[Scene image comparisons]
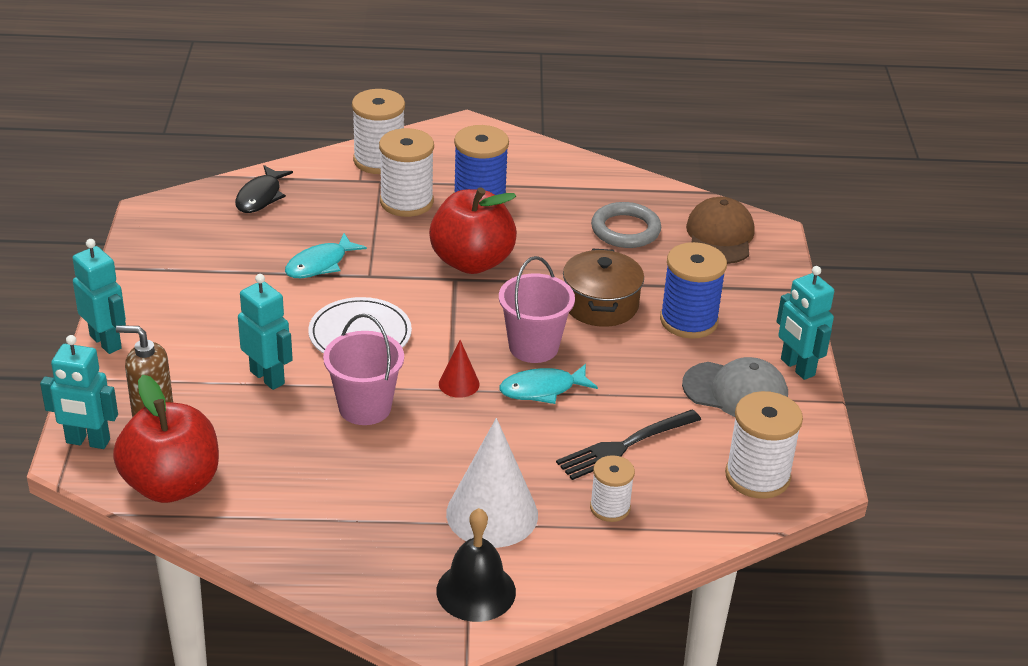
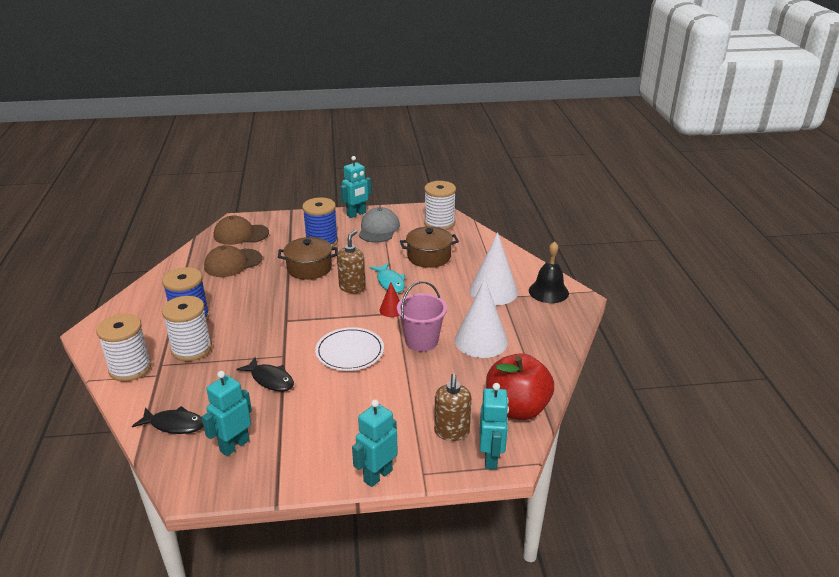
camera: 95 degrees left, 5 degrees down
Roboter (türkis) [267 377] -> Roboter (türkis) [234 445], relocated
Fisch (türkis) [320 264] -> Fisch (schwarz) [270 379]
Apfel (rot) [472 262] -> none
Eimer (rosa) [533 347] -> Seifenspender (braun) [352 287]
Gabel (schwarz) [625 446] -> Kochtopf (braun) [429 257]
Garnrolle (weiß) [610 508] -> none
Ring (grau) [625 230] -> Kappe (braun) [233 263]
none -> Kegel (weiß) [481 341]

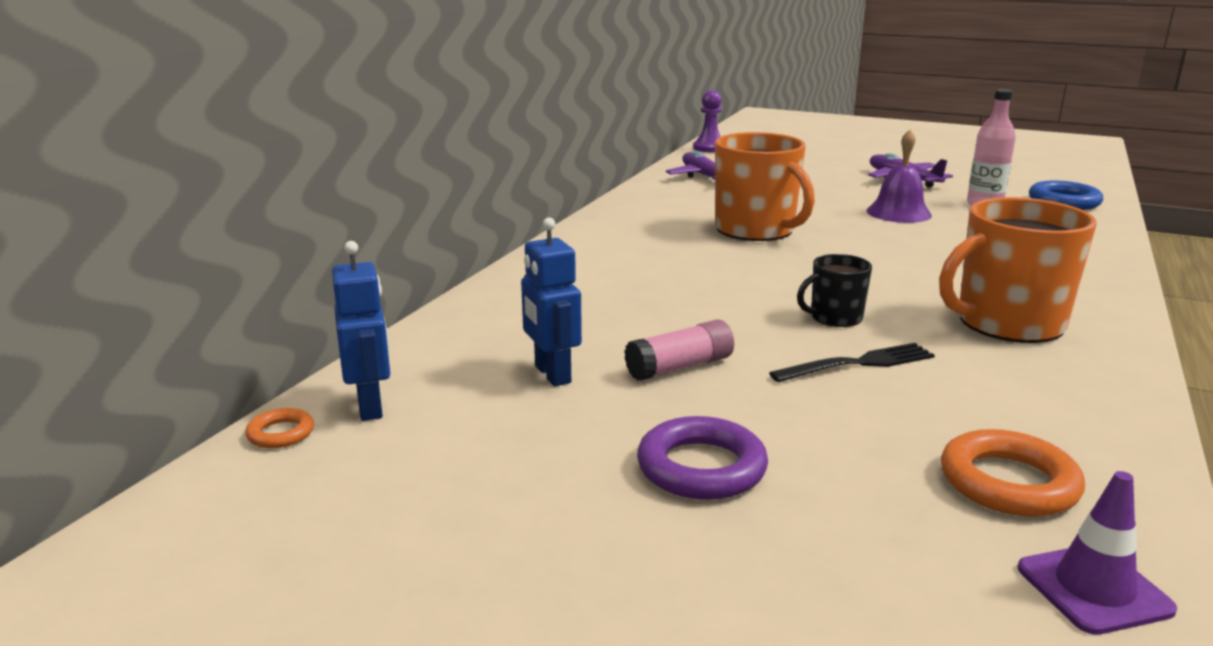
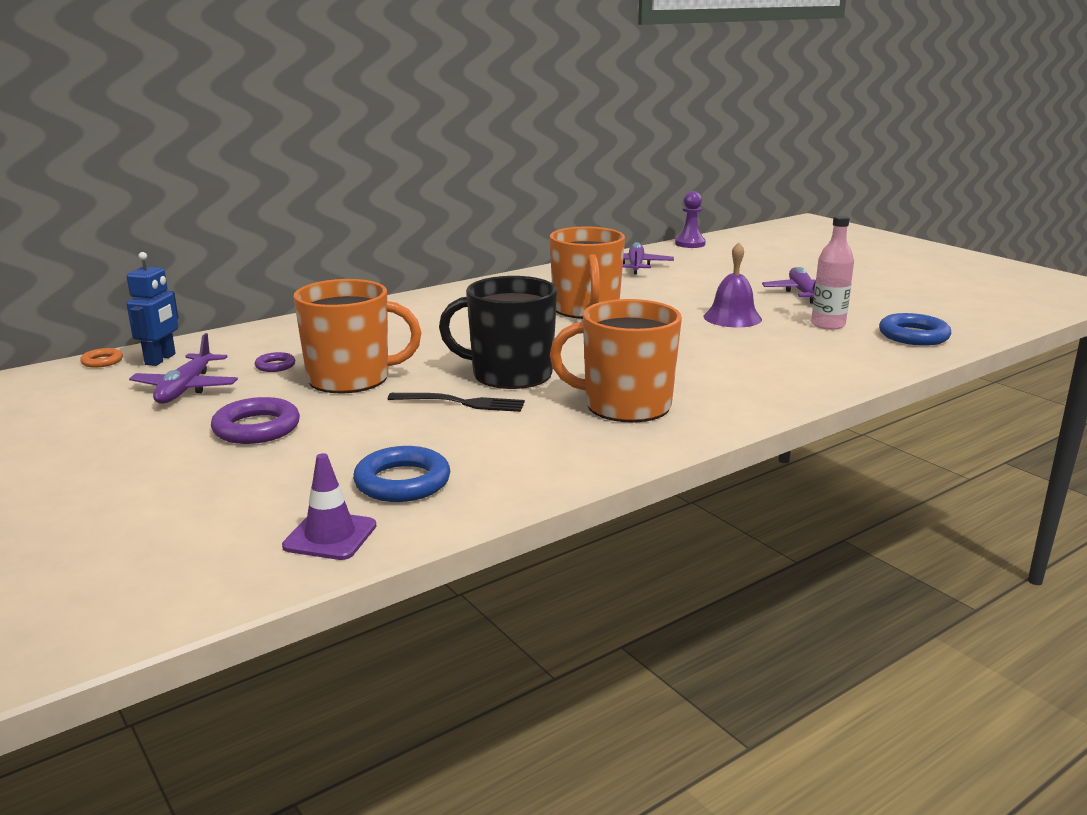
camera: 30 degrees right, 0 degrees up
Roboter (blau) [552 374] -> Ring (lila) [275 366]
Klebestift (rosa) [679 367] -> Tasse (orange) [351 379]
Tasse (schwarz) [835 317] -> Tasse (schwarz) [510 374], x1.96
Ring (orange) [1008 483] -> Ring (blau) [402 482]
none -> Flugzeug (lila) [186 388]

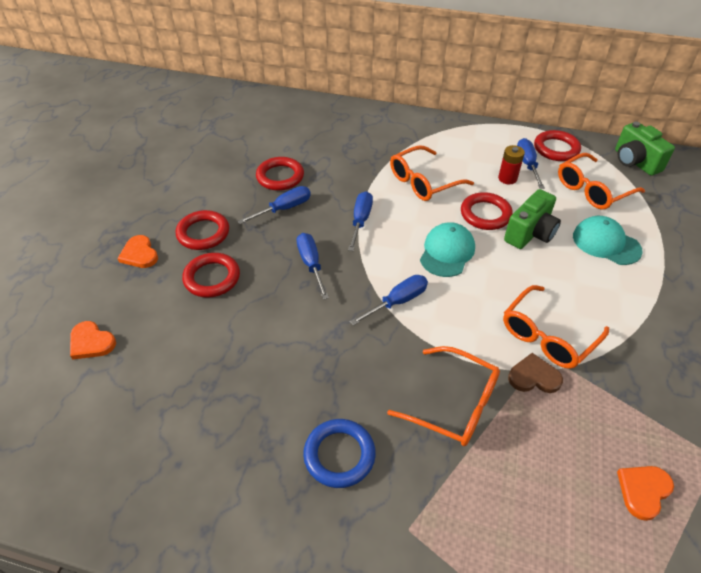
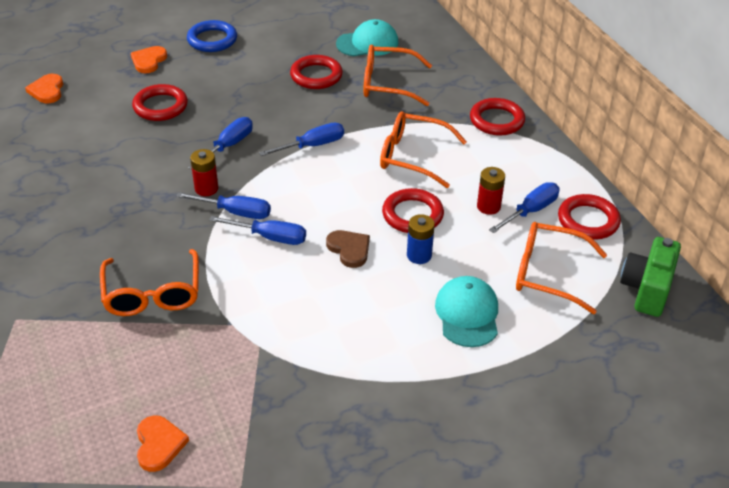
camera: 50 degrees right, 5 degrees down
Ring (rot) [203 233] -> Ring (rot) [496 120], relocated
Schraubenzieher (blau) [284 208] -> Schraubenzieher (blau) [270 237], relocated
Ring (blau) [339 455] -> Ring (blau) [212 40], relocated
Kappe (türkis) [447 252] -> Kappe (türkis) [367 43], relocated
Brille (orange) [548 336] -> Brille (orange) [388 84], relocated
Kamera (grün) [530 233] -> Batterie (blau) [419 255]
Herz (braun) [534 377] -> Herz (braun) [349 249], relocated
Herz (orange) [643 491] -> Herz (orange) [159 444], 75 degrees clockwise
none -> Batterie (rot) [206 189]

◆ GOAL OF THE EXERCISE:
Write out all the entries exactly, except for the pictures.

◆ SOLUTION:
camera: 95 degrees left, 5 degrees down
Roboter (türkis) [267 377] -> Roboter (türkis) [234 445], relocated
Fisch (türkis) [320 264] -> Fisch (schwarz) [270 379]
Apfel (rot) [472 262] -> none
Eimer (rosa) [533 347] -> Seifenspender (braun) [352 287]
Gabel (schwarz) [625 446] -> Kochtopf (braun) [429 257]
Garnrolle (weiß) [610 508] -> none
Ring (grau) [625 230] -> Kappe (braun) [233 263]
none -> Kegel (weiß) [481 341]

camera: 30 degrees right, 0 degrees up
Roboter (blau) [552 374] -> Ring (lila) [275 366]
Klebestift (rosa) [679 367] -> Tasse (orange) [351 379]
Tasse (schwarz) [835 317] -> Tasse (schwarz) [510 374], x1.96
Ring (orange) [1008 483] -> Ring (blau) [402 482]
none -> Flugzeug (lila) [186 388]

camera: 50 degrees right, 5 degrees down
Ring (rot) [203 233] -> Ring (rot) [496 120], relocated
Schraubenzieher (blau) [284 208] -> Schraubenzieher (blau) [270 237], relocated
Ring (blau) [339 455] -> Ring (blau) [212 40], relocated
Kappe (türkis) [447 252] -> Kappe (türkis) [367 43], relocated
Brille (orange) [548 336] -> Brille (orange) [388 84], relocated
Kamera (grün) [530 233] -> Batterie (blau) [419 255]
Herz (braun) [534 377] -> Herz (braun) [349 249], relocated
Herz (orange) [643 491] -> Herz (orange) [159 444], 75 degrees clockwise
none -> Batterie (rot) [206 189]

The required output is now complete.